(Directions for this task) Without including any images, repeat the data exactly.

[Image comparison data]
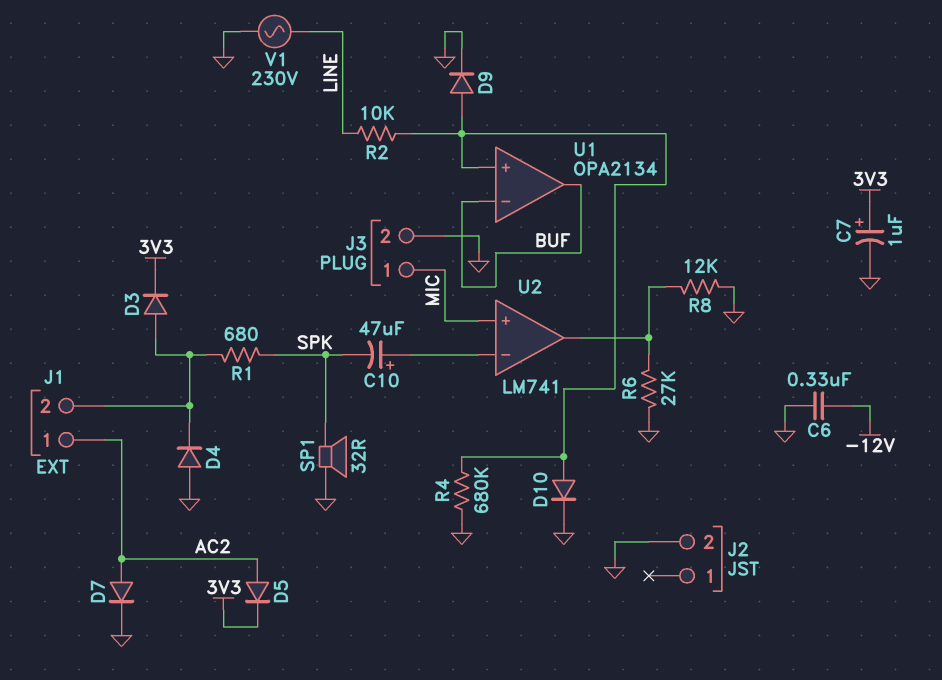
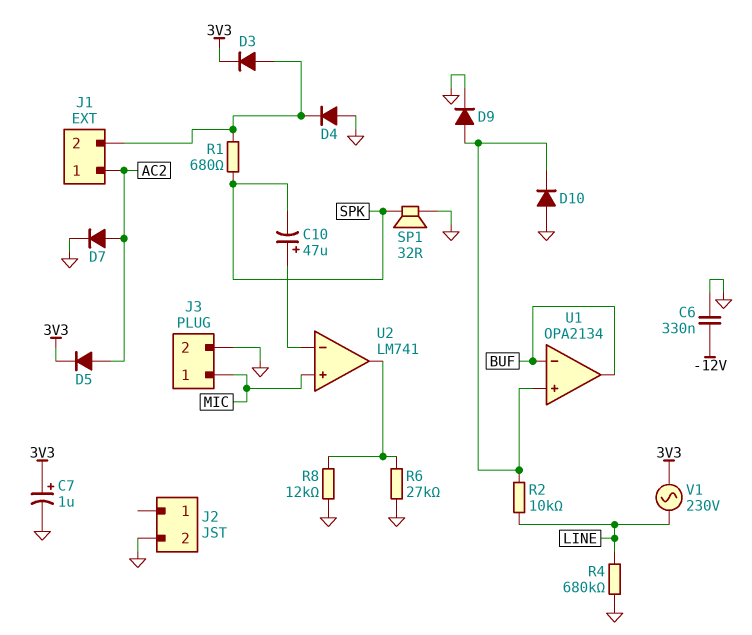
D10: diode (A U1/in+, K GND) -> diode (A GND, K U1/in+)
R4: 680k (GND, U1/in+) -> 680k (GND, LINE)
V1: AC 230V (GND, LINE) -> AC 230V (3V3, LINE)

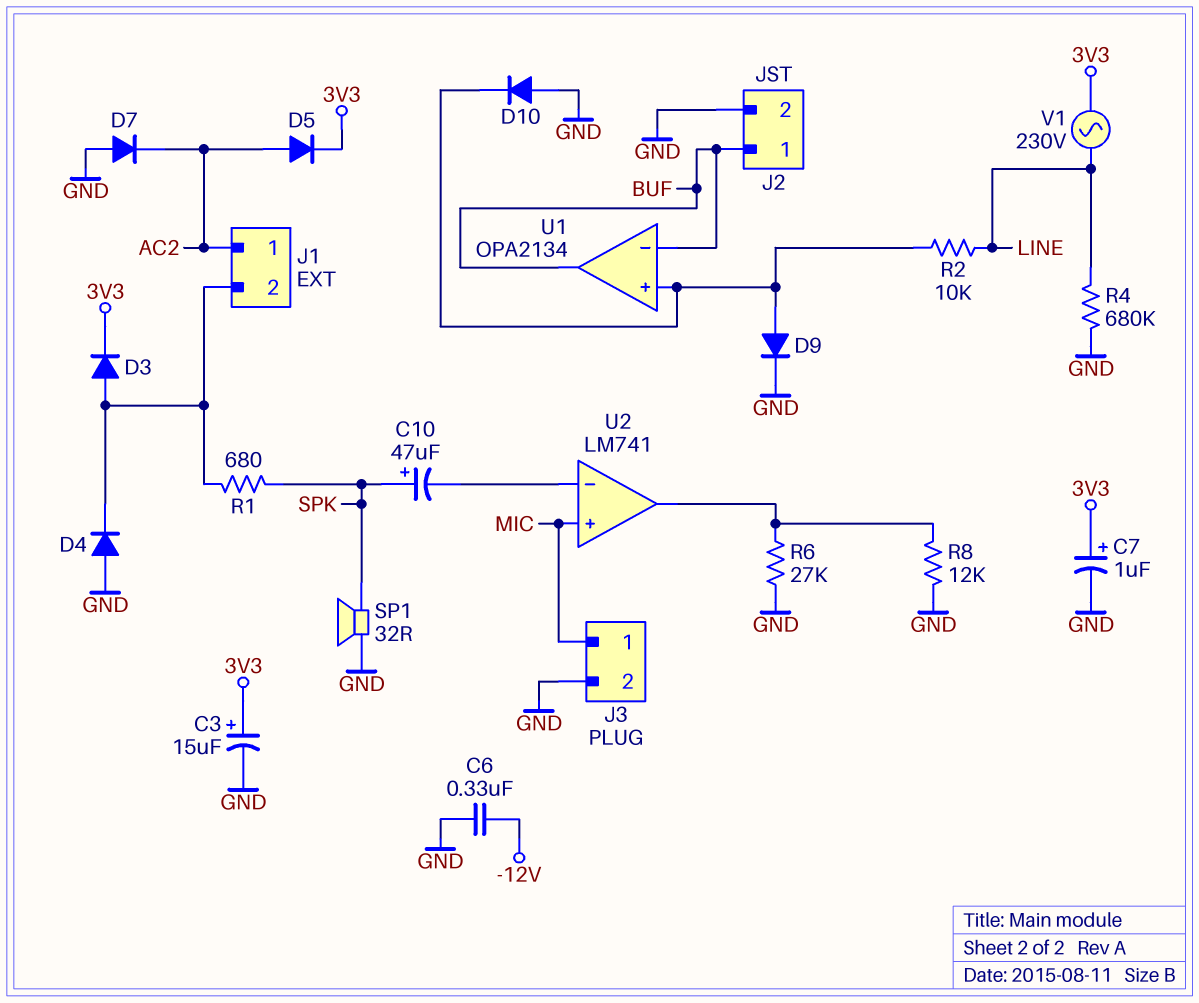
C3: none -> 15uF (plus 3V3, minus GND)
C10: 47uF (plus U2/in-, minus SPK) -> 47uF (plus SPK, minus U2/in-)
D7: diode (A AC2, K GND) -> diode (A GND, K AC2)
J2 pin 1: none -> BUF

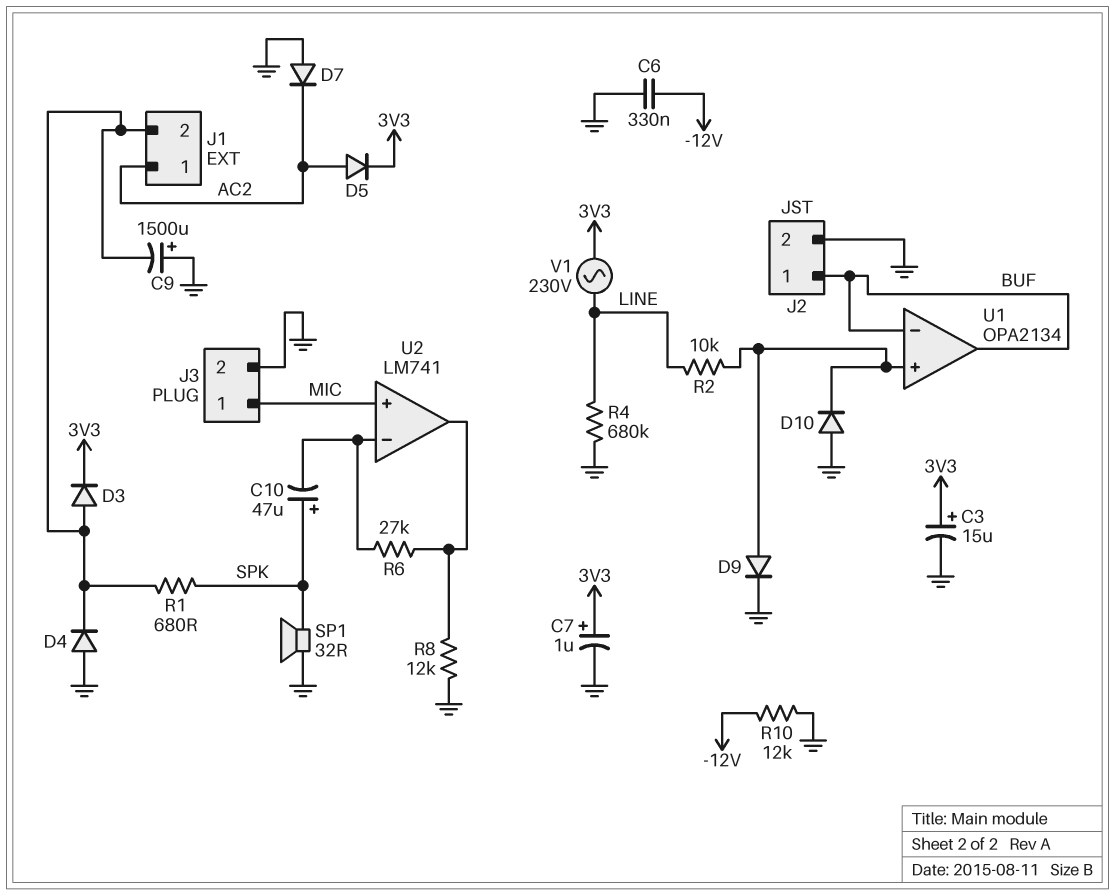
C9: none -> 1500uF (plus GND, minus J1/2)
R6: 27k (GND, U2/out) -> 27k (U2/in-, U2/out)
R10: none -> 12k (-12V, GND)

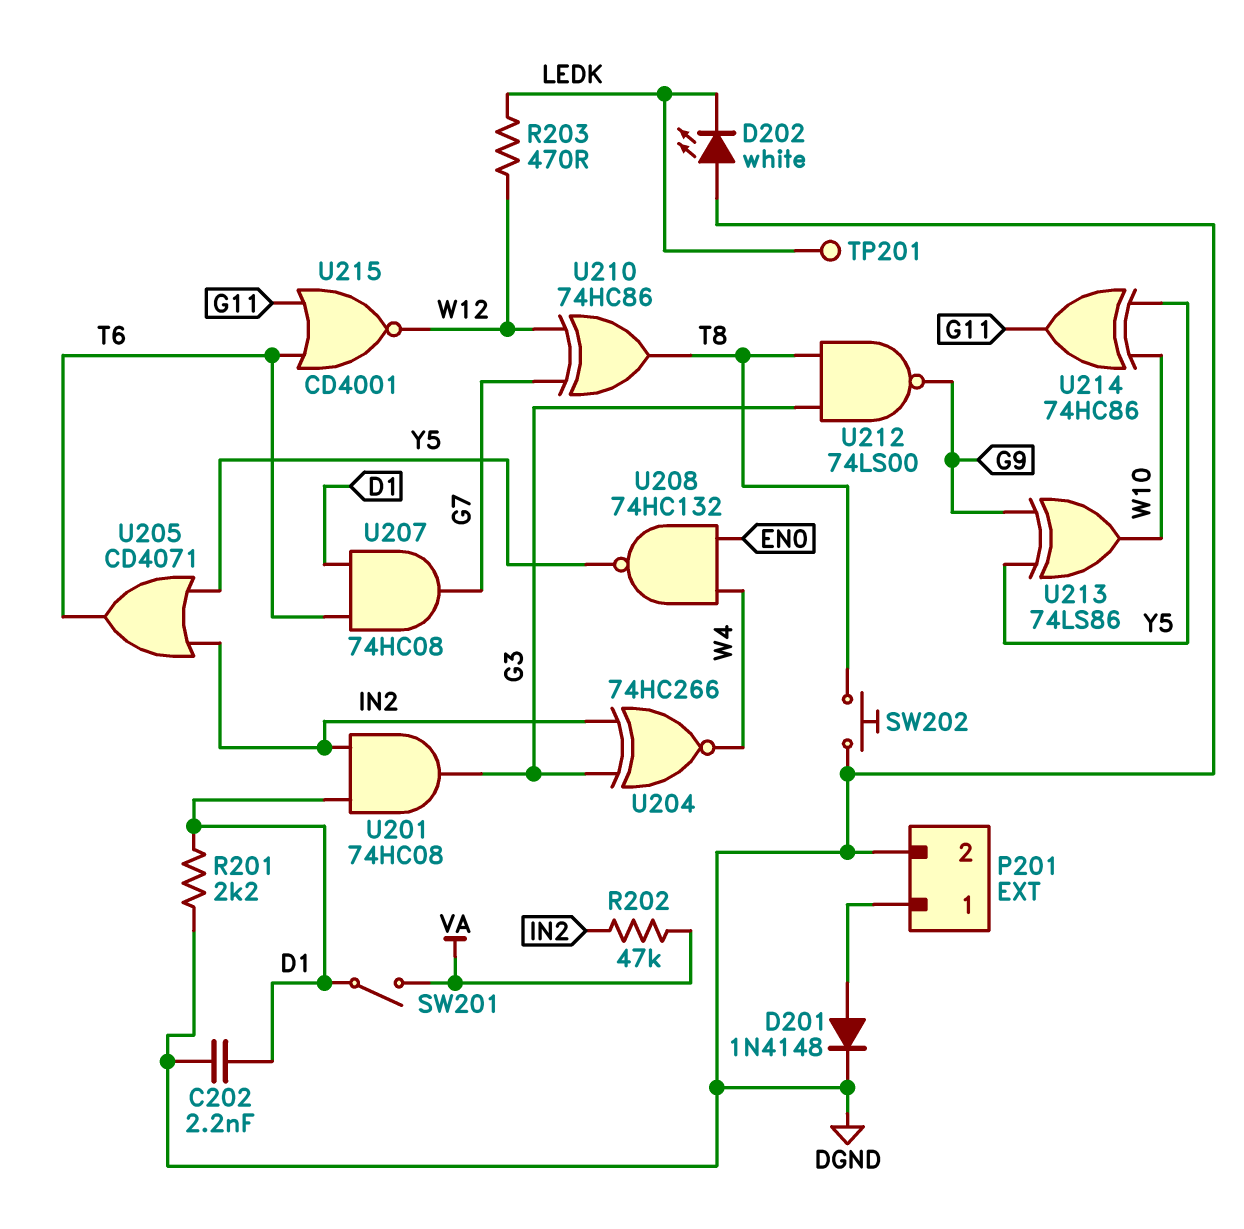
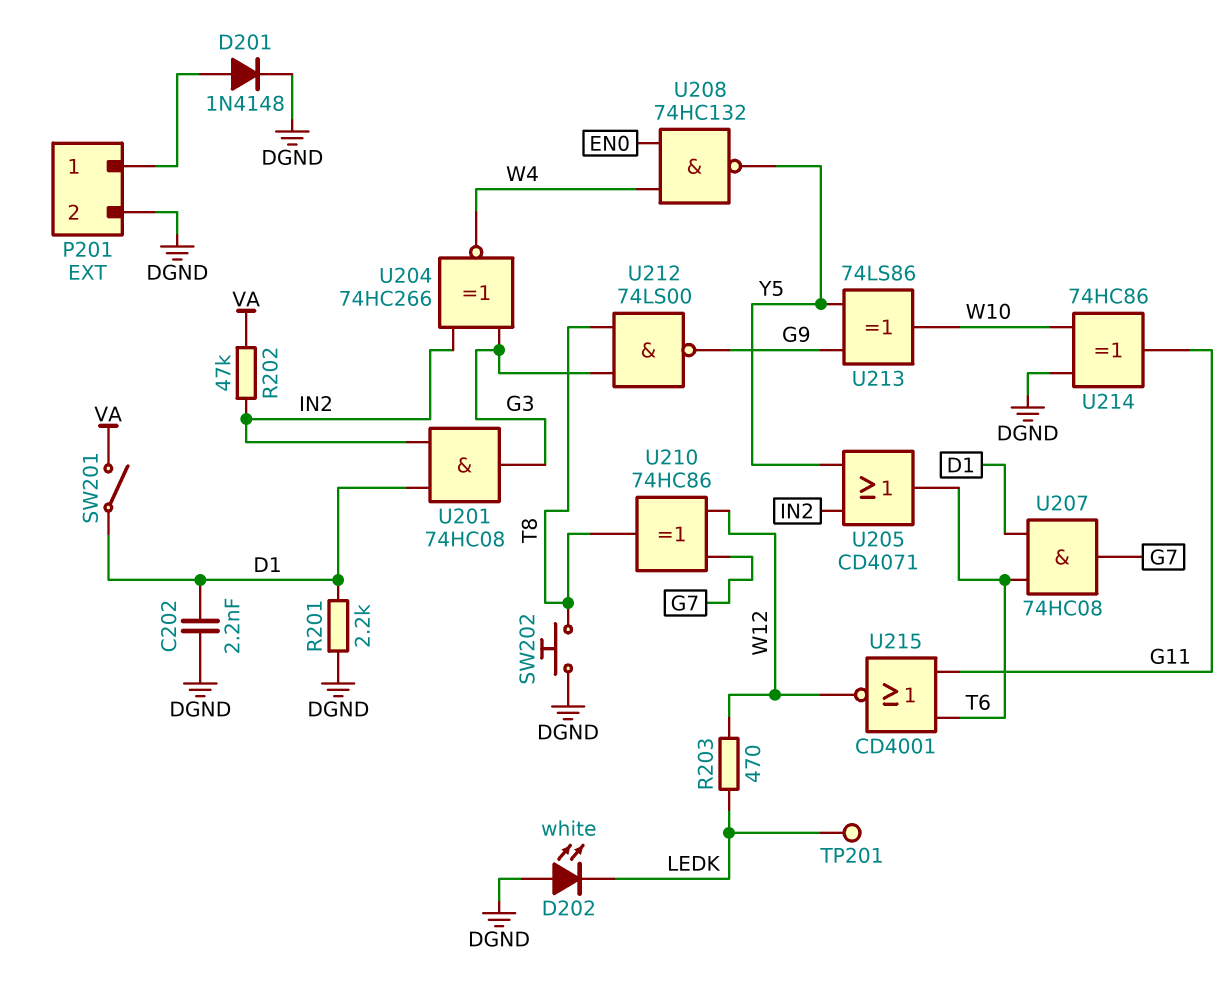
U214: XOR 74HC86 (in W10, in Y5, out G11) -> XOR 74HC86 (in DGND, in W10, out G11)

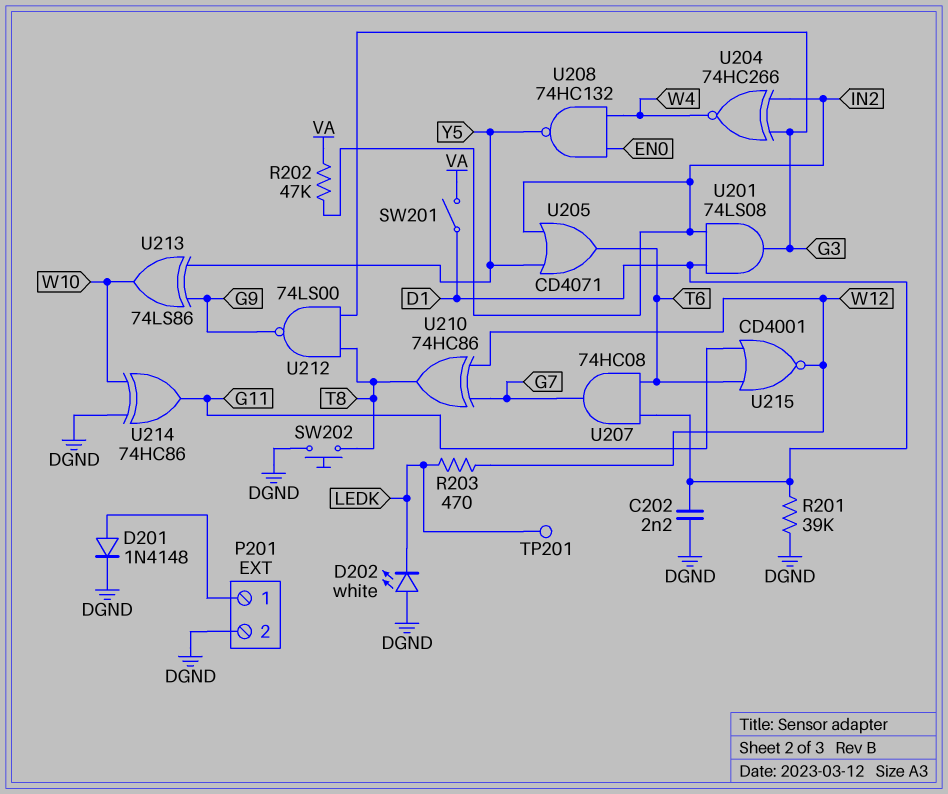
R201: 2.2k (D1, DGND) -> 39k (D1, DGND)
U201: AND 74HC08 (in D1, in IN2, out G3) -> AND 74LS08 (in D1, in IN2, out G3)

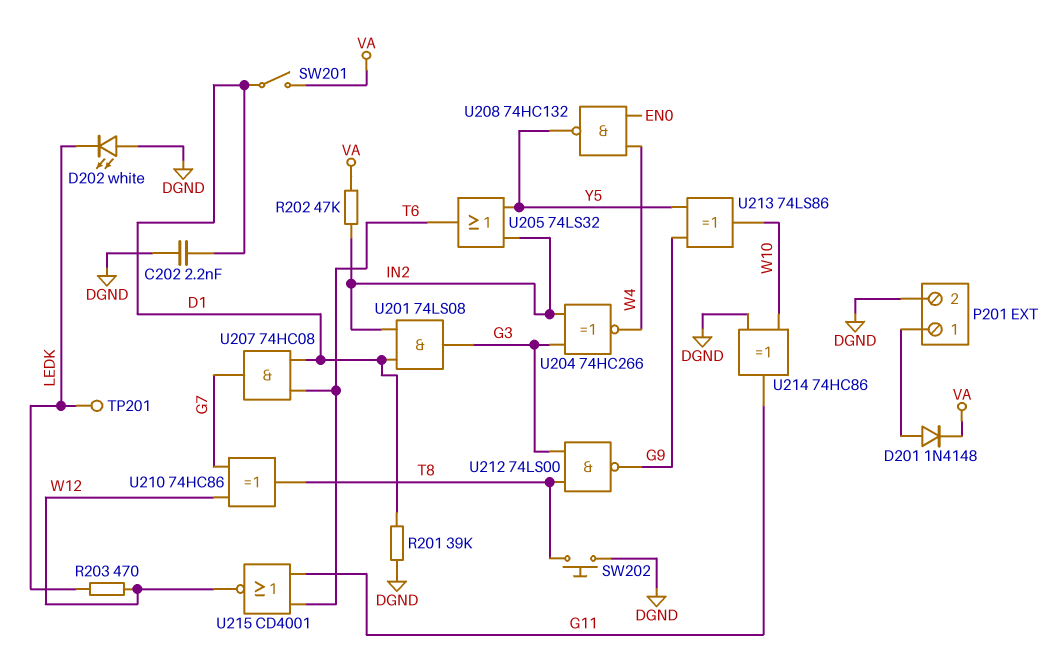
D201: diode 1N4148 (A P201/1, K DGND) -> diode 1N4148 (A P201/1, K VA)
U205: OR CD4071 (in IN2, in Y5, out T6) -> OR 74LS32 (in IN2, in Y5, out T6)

(Exercise result)
D10: diode (A U1/in+, K GND) -> diode (A GND, K U1/in+)
R4: 680k (GND, U1/in+) -> 680k (GND, LINE)
V1: AC 230V (GND, LINE) -> AC 230V (3V3, LINE)

C3: none -> 15uF (plus 3V3, minus GND)
C10: 47uF (plus U2/in-, minus SPK) -> 47uF (plus SPK, minus U2/in-)
D7: diode (A AC2, K GND) -> diode (A GND, K AC2)
J2 pin 1: none -> BUF

C9: none -> 1500uF (plus GND, minus J1/2)
R6: 27k (GND, U2/out) -> 27k (U2/in-, U2/out)
R10: none -> 12k (-12V, GND)

U214: XOR 74HC86 (in W10, in Y5, out G11) -> XOR 74HC86 (in DGND, in W10, out G11)

R201: 2.2k (D1, DGND) -> 39k (D1, DGND)
U201: AND 74HC08 (in D1, in IN2, out G3) -> AND 74LS08 (in D1, in IN2, out G3)

D201: diode 1N4148 (A P201/1, K DGND) -> diode 1N4148 (A P201/1, K VA)
U205: OR CD4071 (in IN2, in Y5, out T6) -> OR 74LS32 (in IN2, in Y5, out T6)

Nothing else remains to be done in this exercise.